■ Dataset excerpts ■

——————

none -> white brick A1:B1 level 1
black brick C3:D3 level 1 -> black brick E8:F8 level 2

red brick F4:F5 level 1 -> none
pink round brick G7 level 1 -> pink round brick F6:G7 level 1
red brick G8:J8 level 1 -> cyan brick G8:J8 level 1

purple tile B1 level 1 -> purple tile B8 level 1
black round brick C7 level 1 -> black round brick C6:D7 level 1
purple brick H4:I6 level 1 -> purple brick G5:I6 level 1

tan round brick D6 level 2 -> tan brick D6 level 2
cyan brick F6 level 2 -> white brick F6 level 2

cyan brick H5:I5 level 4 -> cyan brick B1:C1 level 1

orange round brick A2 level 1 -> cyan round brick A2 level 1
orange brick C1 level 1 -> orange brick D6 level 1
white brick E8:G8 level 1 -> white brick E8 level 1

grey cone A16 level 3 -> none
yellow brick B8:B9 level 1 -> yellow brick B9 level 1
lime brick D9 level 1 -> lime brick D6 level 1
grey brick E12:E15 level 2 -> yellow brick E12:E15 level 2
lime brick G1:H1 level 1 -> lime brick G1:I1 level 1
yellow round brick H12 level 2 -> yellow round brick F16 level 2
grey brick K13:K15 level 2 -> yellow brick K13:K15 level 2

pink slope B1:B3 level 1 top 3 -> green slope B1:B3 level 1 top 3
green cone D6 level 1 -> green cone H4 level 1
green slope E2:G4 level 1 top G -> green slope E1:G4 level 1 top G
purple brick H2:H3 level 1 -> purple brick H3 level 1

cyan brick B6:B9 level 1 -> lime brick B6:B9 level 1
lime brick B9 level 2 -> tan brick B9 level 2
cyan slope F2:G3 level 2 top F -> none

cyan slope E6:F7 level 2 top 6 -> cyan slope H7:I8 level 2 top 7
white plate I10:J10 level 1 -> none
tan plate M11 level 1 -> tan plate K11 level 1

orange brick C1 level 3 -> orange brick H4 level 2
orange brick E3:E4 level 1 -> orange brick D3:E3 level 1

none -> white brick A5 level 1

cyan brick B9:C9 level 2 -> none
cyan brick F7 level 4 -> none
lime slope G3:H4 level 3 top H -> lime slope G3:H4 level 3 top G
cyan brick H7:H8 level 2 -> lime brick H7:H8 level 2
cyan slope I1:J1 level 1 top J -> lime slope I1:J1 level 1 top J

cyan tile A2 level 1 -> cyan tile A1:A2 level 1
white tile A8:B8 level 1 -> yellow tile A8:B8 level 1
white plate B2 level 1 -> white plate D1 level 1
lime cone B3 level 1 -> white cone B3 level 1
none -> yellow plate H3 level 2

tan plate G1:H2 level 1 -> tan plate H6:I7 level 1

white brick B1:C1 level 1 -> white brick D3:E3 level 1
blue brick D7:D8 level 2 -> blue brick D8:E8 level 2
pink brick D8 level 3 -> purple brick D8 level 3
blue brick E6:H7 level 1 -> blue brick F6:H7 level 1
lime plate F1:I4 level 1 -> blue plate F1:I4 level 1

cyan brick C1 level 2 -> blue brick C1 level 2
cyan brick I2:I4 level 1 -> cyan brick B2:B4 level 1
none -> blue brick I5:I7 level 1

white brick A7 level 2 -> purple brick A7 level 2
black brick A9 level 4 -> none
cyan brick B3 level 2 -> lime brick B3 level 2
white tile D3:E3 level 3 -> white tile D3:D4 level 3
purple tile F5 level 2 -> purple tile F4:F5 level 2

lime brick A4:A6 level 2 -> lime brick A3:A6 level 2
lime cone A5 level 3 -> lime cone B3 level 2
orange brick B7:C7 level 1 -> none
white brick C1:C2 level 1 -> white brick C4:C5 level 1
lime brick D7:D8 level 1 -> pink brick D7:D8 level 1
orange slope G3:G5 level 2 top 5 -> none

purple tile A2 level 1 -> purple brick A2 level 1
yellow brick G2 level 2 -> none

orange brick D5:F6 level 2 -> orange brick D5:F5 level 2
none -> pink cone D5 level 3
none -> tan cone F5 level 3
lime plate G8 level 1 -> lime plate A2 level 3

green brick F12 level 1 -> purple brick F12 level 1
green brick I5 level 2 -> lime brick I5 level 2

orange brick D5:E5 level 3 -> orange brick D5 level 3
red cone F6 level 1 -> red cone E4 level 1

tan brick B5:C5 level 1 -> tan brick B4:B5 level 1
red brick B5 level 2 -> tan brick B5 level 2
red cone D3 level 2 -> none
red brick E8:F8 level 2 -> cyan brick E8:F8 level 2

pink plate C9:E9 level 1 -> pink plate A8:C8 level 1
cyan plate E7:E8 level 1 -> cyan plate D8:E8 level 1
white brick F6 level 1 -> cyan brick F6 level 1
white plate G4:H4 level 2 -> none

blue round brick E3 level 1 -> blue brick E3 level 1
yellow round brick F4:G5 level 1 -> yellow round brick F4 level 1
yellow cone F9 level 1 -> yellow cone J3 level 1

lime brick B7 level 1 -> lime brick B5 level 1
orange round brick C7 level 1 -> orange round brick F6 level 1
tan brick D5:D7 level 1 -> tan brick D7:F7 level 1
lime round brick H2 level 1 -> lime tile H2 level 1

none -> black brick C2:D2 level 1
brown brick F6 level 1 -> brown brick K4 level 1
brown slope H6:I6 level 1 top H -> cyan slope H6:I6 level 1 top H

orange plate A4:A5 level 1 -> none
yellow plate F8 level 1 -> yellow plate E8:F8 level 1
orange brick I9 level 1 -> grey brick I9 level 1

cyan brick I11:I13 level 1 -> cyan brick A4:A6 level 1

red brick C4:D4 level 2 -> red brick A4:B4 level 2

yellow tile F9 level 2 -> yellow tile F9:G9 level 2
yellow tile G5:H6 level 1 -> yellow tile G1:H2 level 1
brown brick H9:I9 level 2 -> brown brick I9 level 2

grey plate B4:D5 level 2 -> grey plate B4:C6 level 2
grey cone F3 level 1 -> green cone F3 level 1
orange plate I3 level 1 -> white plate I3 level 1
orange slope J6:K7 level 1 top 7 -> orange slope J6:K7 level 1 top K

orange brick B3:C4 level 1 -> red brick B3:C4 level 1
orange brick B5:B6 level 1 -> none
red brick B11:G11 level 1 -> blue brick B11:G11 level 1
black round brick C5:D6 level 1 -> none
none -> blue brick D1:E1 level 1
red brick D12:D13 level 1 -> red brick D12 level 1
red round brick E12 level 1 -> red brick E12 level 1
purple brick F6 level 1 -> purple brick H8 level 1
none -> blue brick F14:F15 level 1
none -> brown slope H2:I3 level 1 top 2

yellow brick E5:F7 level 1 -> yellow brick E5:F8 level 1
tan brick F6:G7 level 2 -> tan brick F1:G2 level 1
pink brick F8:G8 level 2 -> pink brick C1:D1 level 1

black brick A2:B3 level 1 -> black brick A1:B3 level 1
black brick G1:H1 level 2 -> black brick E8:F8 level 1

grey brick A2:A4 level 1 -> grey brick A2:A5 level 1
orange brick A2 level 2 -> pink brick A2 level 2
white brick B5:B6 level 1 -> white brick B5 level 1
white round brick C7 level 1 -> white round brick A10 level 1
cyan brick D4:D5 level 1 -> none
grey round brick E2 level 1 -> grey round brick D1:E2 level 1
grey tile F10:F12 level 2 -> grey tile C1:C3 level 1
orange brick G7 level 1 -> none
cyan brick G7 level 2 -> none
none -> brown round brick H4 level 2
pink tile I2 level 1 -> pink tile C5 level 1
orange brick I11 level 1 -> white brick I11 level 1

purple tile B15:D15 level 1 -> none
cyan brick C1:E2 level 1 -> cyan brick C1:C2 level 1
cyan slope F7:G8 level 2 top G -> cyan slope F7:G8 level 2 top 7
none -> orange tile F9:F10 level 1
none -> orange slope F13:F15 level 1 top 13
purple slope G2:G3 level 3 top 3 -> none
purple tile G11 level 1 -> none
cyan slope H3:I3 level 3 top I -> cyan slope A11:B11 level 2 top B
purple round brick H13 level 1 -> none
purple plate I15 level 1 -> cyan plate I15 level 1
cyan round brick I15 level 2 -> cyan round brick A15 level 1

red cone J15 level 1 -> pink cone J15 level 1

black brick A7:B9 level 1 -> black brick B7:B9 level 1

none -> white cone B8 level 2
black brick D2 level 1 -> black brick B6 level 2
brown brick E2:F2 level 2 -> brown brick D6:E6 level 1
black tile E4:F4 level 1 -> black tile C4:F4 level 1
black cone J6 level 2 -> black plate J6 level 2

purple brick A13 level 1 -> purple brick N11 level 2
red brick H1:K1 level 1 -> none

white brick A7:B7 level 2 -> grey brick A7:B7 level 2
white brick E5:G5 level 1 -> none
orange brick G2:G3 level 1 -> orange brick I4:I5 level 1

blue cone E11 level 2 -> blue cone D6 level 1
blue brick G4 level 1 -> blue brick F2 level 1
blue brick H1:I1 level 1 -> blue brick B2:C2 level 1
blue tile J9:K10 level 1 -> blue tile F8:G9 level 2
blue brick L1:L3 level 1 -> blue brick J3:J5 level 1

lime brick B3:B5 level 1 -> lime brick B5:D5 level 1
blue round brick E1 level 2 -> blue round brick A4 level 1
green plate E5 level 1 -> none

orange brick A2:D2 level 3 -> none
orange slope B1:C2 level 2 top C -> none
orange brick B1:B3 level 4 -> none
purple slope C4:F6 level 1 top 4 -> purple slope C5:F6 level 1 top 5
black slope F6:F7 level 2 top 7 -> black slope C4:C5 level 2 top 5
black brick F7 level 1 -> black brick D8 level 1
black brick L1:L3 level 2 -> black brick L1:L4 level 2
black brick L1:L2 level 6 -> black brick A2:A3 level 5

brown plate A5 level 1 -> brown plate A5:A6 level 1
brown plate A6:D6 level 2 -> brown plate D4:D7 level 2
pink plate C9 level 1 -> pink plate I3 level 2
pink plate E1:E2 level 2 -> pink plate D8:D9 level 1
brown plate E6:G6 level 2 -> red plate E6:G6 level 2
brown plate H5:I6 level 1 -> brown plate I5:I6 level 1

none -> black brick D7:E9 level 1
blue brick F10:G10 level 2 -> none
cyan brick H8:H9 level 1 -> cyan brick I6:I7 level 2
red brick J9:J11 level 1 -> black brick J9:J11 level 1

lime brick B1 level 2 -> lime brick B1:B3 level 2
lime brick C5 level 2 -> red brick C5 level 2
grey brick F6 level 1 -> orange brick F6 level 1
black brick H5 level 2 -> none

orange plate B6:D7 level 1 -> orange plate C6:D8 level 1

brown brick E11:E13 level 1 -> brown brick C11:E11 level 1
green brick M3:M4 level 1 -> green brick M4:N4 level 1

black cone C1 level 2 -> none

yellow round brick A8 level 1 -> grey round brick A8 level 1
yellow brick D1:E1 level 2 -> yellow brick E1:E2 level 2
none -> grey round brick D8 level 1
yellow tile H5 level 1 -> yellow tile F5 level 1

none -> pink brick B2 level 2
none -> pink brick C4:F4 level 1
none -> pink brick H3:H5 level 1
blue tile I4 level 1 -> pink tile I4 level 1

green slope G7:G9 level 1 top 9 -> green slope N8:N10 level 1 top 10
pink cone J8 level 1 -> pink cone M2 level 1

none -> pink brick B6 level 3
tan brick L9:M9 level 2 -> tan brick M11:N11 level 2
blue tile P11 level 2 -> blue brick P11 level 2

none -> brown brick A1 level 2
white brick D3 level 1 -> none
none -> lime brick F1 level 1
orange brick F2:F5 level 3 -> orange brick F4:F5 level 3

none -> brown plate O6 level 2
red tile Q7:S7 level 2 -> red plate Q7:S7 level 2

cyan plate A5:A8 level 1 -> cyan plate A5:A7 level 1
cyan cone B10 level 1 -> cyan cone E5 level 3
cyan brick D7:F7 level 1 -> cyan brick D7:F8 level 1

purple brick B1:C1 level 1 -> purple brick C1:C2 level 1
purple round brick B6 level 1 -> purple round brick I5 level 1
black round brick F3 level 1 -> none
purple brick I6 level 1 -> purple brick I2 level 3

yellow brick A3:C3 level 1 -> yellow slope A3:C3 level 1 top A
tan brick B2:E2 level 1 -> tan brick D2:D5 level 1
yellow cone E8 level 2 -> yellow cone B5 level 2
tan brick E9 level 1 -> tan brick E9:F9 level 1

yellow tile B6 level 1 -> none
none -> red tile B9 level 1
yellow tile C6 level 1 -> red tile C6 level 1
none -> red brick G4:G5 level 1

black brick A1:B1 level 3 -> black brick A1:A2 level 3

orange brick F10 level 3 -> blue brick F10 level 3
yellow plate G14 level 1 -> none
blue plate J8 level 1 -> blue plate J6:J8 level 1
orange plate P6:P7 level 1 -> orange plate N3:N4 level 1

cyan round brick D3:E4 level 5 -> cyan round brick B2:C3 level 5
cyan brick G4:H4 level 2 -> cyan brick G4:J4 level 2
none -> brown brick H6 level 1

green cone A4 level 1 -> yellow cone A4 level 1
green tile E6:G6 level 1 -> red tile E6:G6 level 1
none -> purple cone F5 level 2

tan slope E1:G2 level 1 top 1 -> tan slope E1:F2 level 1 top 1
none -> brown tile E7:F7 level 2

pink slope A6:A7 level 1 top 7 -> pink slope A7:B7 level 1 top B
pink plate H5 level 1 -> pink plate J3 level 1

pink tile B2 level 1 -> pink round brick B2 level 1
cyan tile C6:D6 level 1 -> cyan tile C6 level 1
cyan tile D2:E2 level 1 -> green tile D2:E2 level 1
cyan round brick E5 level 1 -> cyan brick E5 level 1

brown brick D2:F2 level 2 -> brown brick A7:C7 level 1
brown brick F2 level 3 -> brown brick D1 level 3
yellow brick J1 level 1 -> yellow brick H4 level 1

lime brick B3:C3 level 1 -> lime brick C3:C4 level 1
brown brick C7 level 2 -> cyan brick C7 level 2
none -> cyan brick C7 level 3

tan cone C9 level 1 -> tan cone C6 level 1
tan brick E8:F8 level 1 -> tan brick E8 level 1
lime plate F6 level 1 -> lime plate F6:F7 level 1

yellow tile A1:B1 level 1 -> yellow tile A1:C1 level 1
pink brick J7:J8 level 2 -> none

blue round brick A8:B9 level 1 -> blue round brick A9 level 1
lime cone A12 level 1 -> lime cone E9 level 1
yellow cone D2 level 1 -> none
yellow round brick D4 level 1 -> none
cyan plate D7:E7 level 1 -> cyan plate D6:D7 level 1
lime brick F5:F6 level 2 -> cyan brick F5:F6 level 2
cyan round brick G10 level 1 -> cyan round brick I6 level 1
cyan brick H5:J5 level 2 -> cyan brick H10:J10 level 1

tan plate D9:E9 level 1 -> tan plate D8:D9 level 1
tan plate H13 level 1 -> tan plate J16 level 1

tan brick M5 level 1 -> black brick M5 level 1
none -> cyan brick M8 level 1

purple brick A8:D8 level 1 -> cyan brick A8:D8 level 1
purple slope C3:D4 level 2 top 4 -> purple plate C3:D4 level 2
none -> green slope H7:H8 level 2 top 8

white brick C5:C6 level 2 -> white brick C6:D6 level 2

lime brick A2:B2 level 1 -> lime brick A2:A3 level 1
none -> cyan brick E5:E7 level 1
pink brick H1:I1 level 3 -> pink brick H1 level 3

——————

■ Task brief ■
Give back precisely the lines above that start at the line containing "none -> blue brick F14:F15 level 1" and end at the line containing "red brick H1:K1 level 1 -> none", inclusive. No other lines belong in the output.

■ Result of the task ■
none -> blue brick F14:F15 level 1
none -> brown slope H2:I3 level 1 top 2

yellow brick E5:F7 level 1 -> yellow brick E5:F8 level 1
tan brick F6:G7 level 2 -> tan brick F1:G2 level 1
pink brick F8:G8 level 2 -> pink brick C1:D1 level 1

black brick A2:B3 level 1 -> black brick A1:B3 level 1
black brick G1:H1 level 2 -> black brick E8:F8 level 1

grey brick A2:A4 level 1 -> grey brick A2:A5 level 1
orange brick A2 level 2 -> pink brick A2 level 2
white brick B5:B6 level 1 -> white brick B5 level 1
white round brick C7 level 1 -> white round brick A10 level 1
cyan brick D4:D5 level 1 -> none
grey round brick E2 level 1 -> grey round brick D1:E2 level 1
grey tile F10:F12 level 2 -> grey tile C1:C3 level 1
orange brick G7 level 1 -> none
cyan brick G7 level 2 -> none
none -> brown round brick H4 level 2
pink tile I2 level 1 -> pink tile C5 level 1
orange brick I11 level 1 -> white brick I11 level 1

purple tile B15:D15 level 1 -> none
cyan brick C1:E2 level 1 -> cyan brick C1:C2 level 1
cyan slope F7:G8 level 2 top G -> cyan slope F7:G8 level 2 top 7
none -> orange tile F9:F10 level 1
none -> orange slope F13:F15 level 1 top 13
purple slope G2:G3 level 3 top 3 -> none
purple tile G11 level 1 -> none
cyan slope H3:I3 level 3 top I -> cyan slope A11:B11 level 2 top B
purple round brick H13 level 1 -> none
purple plate I15 level 1 -> cyan plate I15 level 1
cyan round brick I15 level 2 -> cyan round brick A15 level 1

red cone J15 level 1 -> pink cone J15 level 1

black brick A7:B9 level 1 -> black brick B7:B9 level 1

none -> white cone B8 level 2
black brick D2 level 1 -> black brick B6 level 2
brown brick E2:F2 level 2 -> brown brick D6:E6 level 1
black tile E4:F4 level 1 -> black tile C4:F4 level 1
black cone J6 level 2 -> black plate J6 level 2

purple brick A13 level 1 -> purple brick N11 level 2
red brick H1:K1 level 1 -> none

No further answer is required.